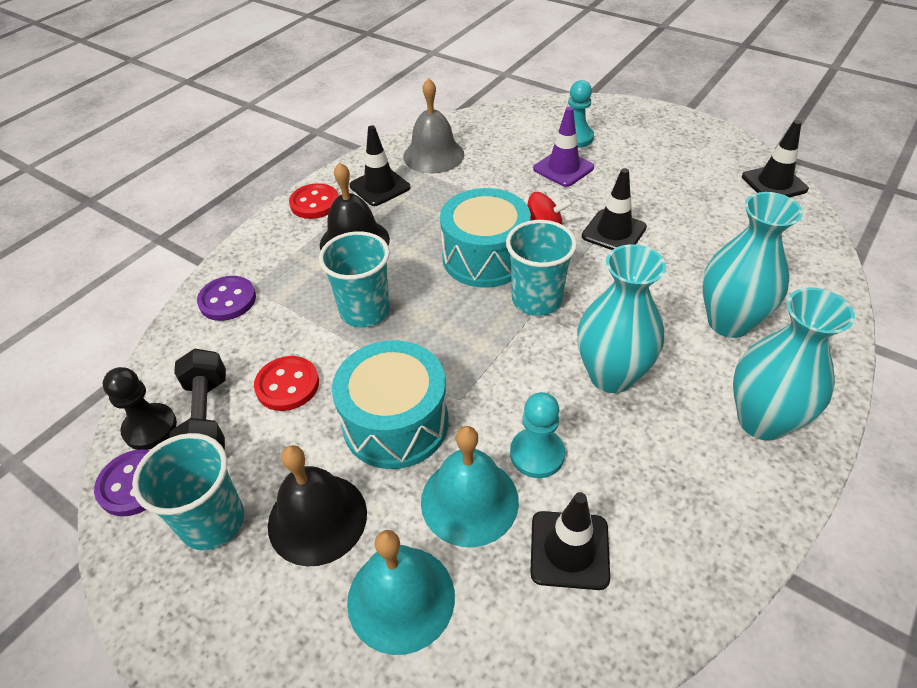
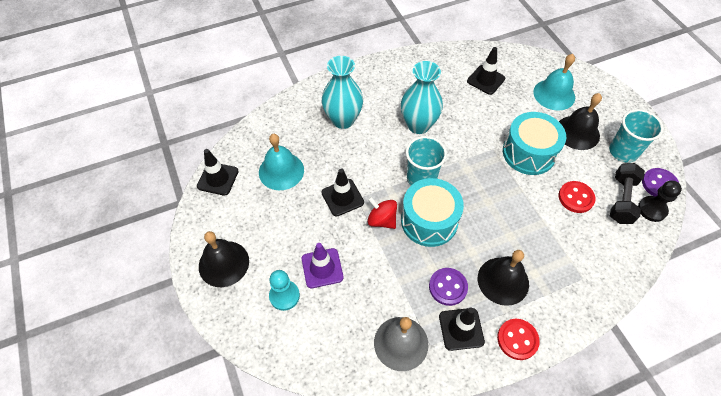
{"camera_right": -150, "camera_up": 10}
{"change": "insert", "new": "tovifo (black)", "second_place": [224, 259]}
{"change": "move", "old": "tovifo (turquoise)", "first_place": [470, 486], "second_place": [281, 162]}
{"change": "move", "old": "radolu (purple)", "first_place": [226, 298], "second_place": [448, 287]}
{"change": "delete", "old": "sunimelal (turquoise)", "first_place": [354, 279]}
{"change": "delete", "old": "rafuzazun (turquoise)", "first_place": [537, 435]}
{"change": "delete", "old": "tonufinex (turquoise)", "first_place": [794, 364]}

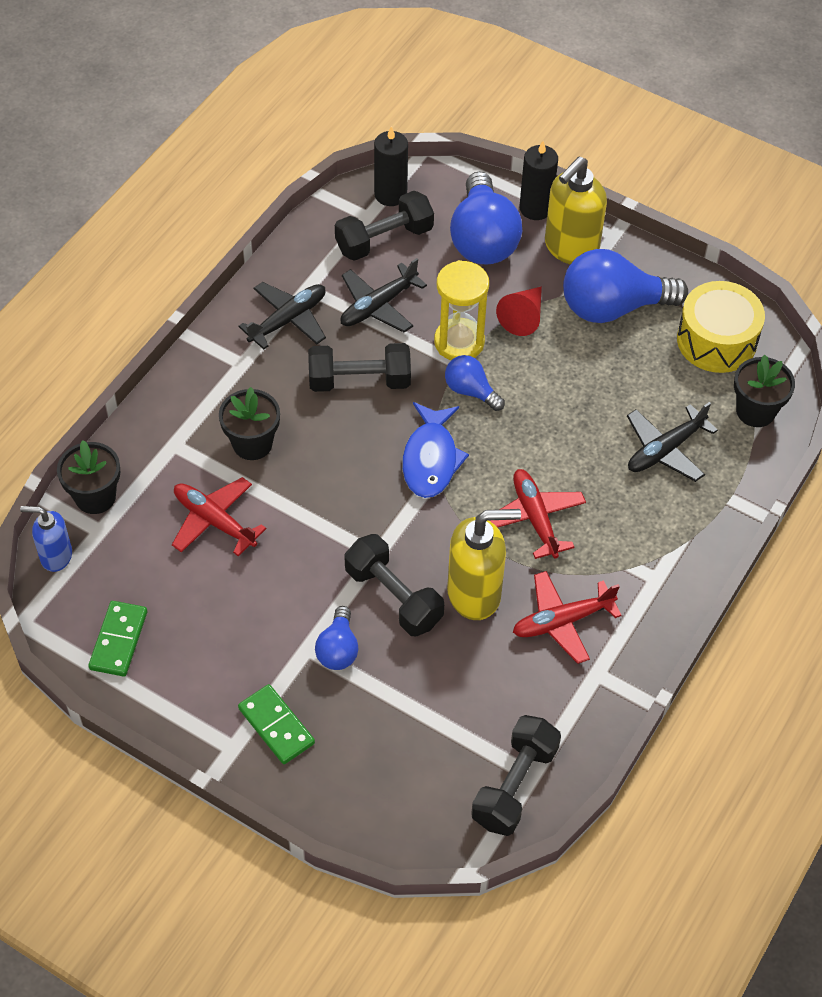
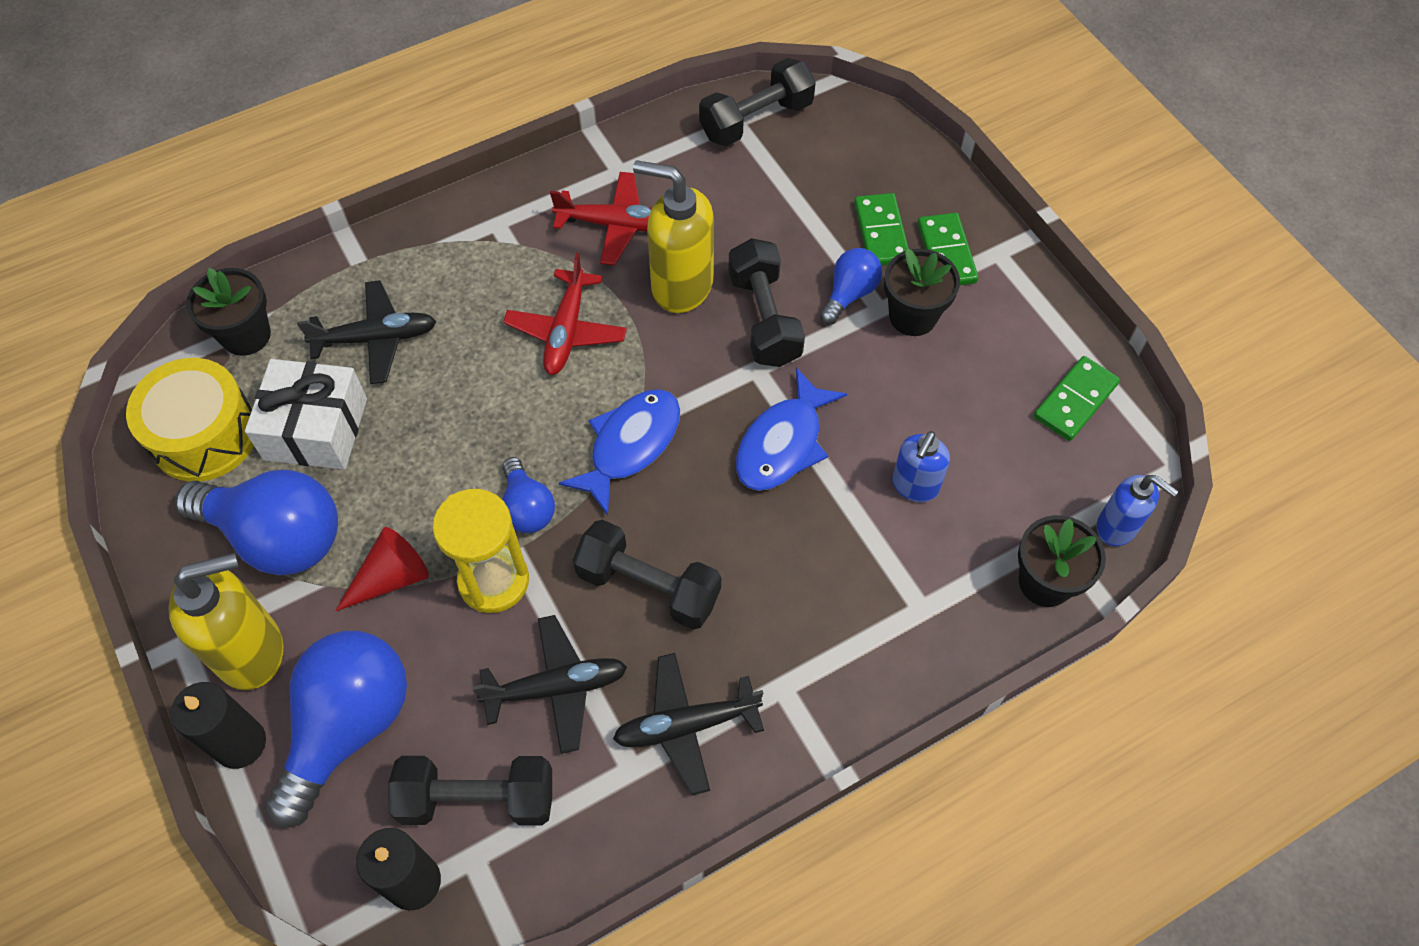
{"camera_right": -150, "camera_up": 5}
{"change": "insert", "new": "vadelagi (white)", "second_place": [306, 414]}
{"change": "insert", "new": "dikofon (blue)", "second_place": [791, 429]}
{"change": "insert", "new": "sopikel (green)", "second_place": [881, 229]}
{"change": "move", "old": "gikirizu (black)", "first_place": [249, 423], "second_place": [922, 292]}
{"change": "replace", "old": "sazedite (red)", "new": "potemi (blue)", "first_place": [219, 516], "second_place": [921, 466]}

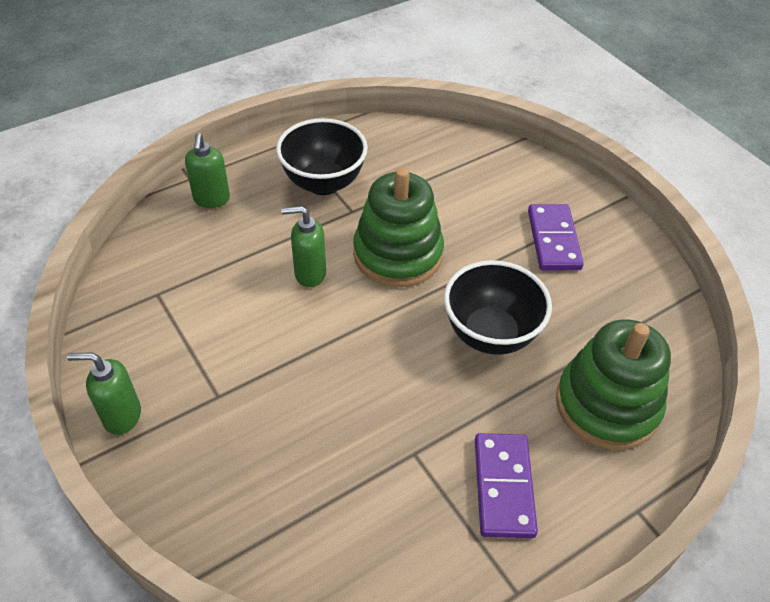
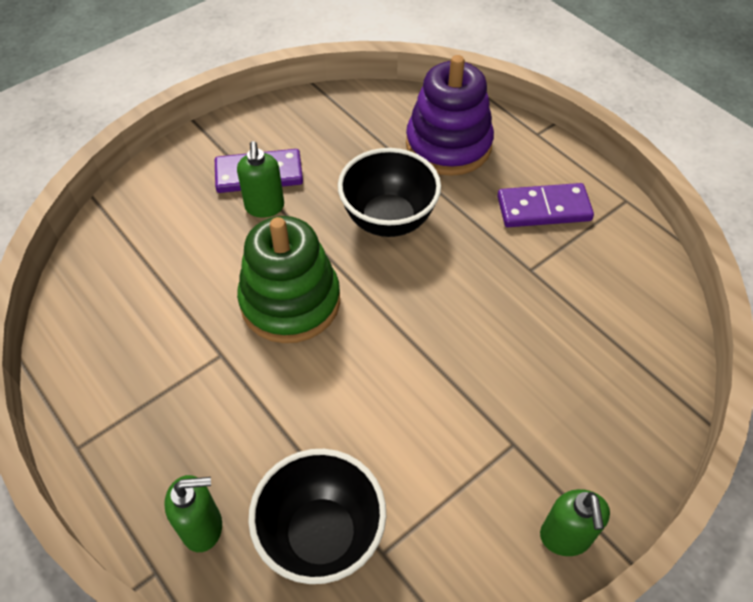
{"camera_right": -95, "camera_up": 5}
{"change": "move", "old": "potemi (green)", "first_place": [303, 246], "second_place": [260, 179]}
{"change": "move", "old": "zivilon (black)", "first_place": [322, 156], "second_place": [317, 516]}
{"change": "recolor", "old": "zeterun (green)", "new": "zeterun (purple)", "first_place": [613, 384], "second_place": [450, 115]}

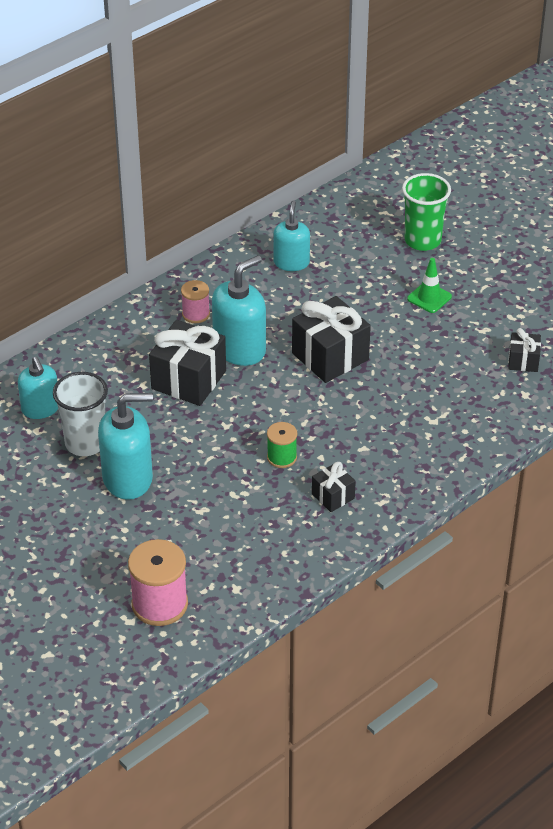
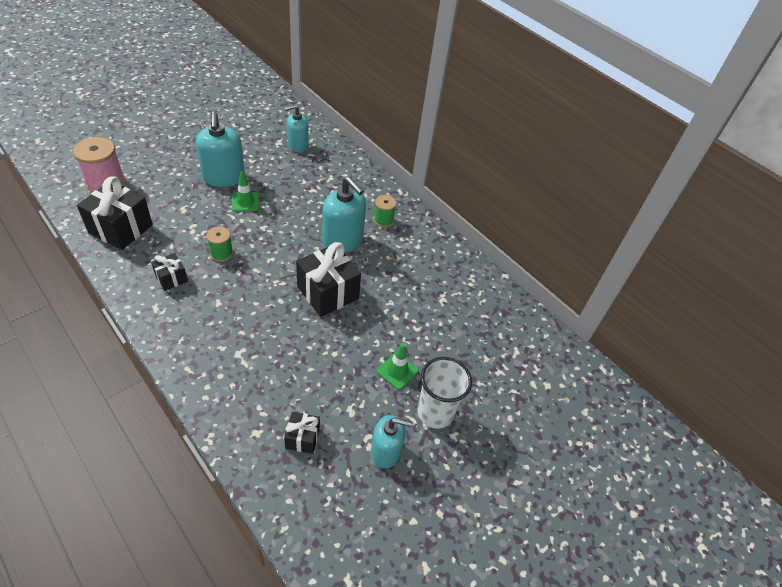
{"camera_right": 85, "camera_up": 5}
{"change": "move", "old": "vadelagi (black)", "first_place": [187, 363], "second_place": [115, 213]}
{"change": "insert", "new": "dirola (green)", "second_place": [245, 191]}
{"change": "move", "old": "potemi (turquoise)", "first_place": [291, 235], "second_place": [392, 441]}
{"change": "recolor", "old": "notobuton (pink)", "new": "notobuton (green)", "first_place": [195, 301], "second_place": [385, 211]}
{"change": "move", "old": "sunimelal (white)", "first_place": [80, 414], "second_place": [445, 393]}
{"change": "delete", "old": "sunimelal (green)", "first_place": [426, 212]}

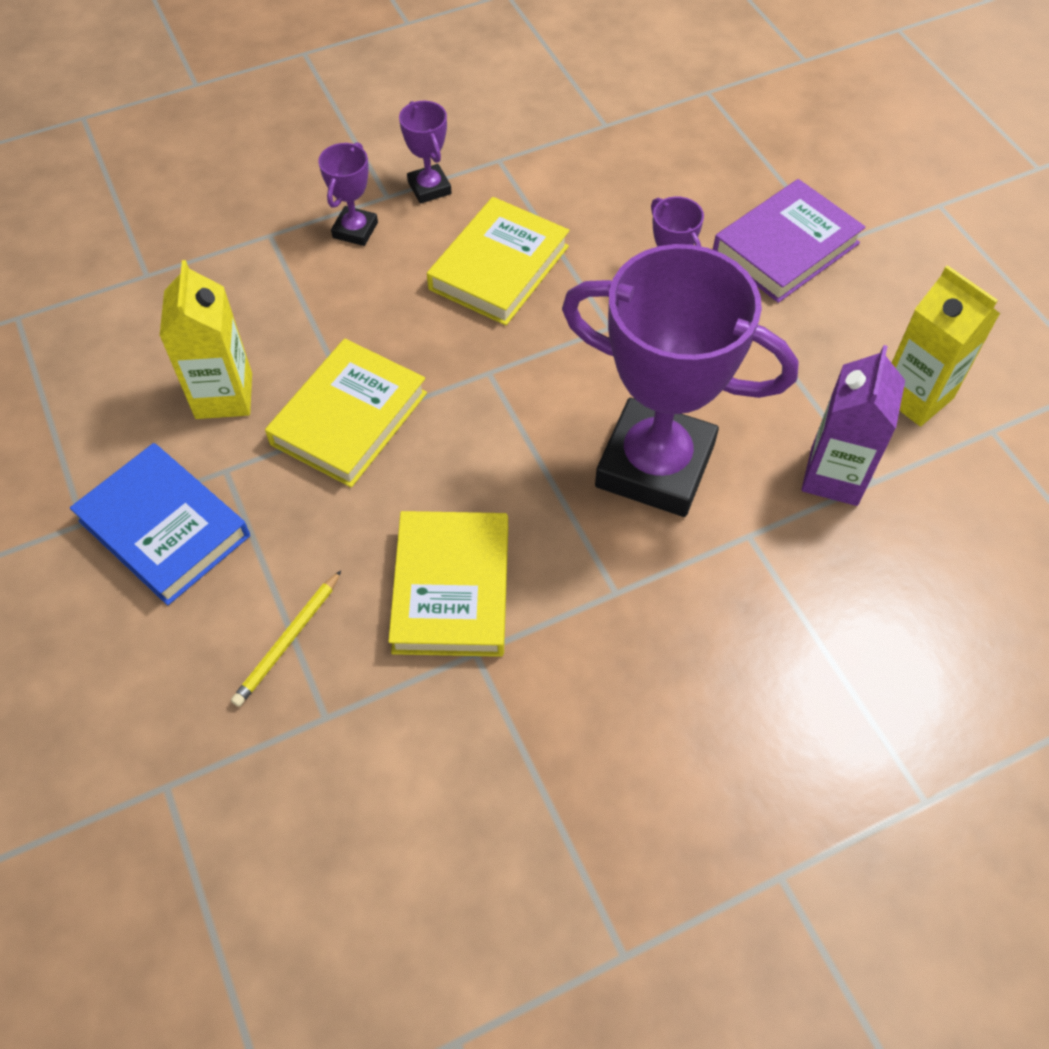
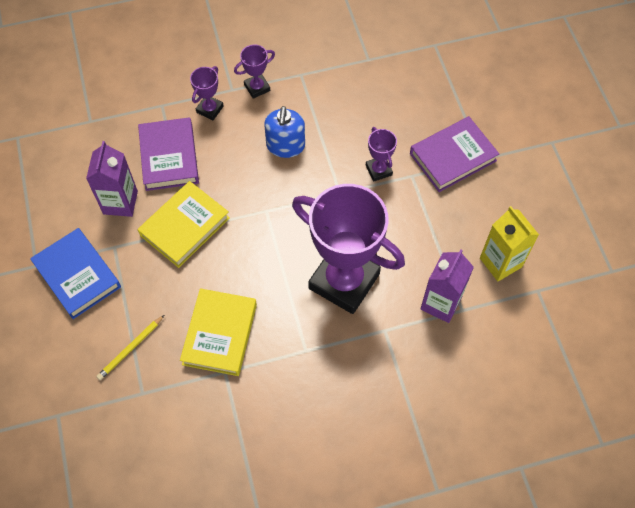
{"camera_right": 10, "camera_up": 5}
{"change": "recolor", "old": "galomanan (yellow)", "new": "galomanan (purple)", "first_place": [206, 339], "second_place": [112, 179]}
{"change": "insert", "new": "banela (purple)", "second_place": [168, 154]}
{"change": "rotate", "old": "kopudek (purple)", "first_place": [425, 152], "second_place": [254, 72], "degrees": 75}
{"change": "replace", "old": "banela (yellow)", "new": "potemi (blue)", "first_place": [498, 261], "second_place": [284, 132]}

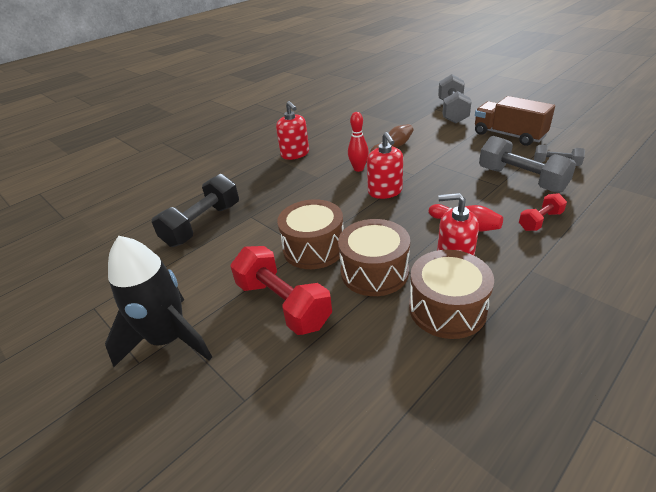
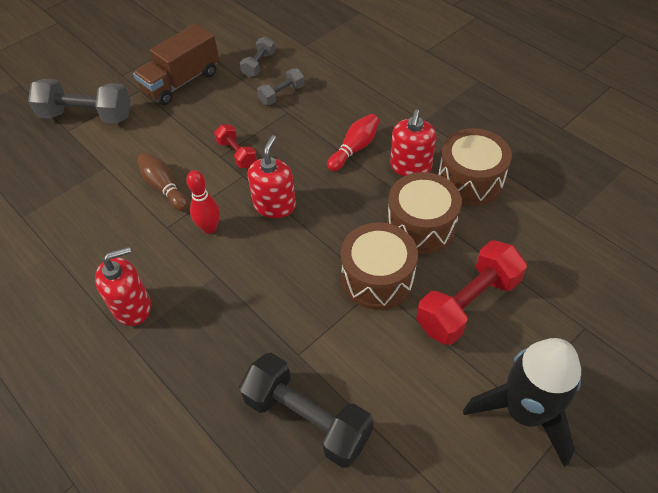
{"camera_right": -90, "camera_up": 15}
{"change": "move", "old": "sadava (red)", "first_place": [543, 212], "second_place": [235, 146]}
{"change": "rotate", "old": "potemi (red)", "first_place": [385, 165], "second_place": [271, 176], "degrees": -60}
{"change": "resize", "old": "sadava (grey)", "first_place": [527, 164], "second_place": [281, 86], "factor": 0.54}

Task directions: Go through the entries above and copy each line holding the string "tovifo".

Task answer:
{"change": "insert", "new": "tovifo (black)", "second_place": [224, 259]}
{"change": "move", "old": "tovifo (turquoise)", "first_place": [470, 486], "second_place": [281, 162]}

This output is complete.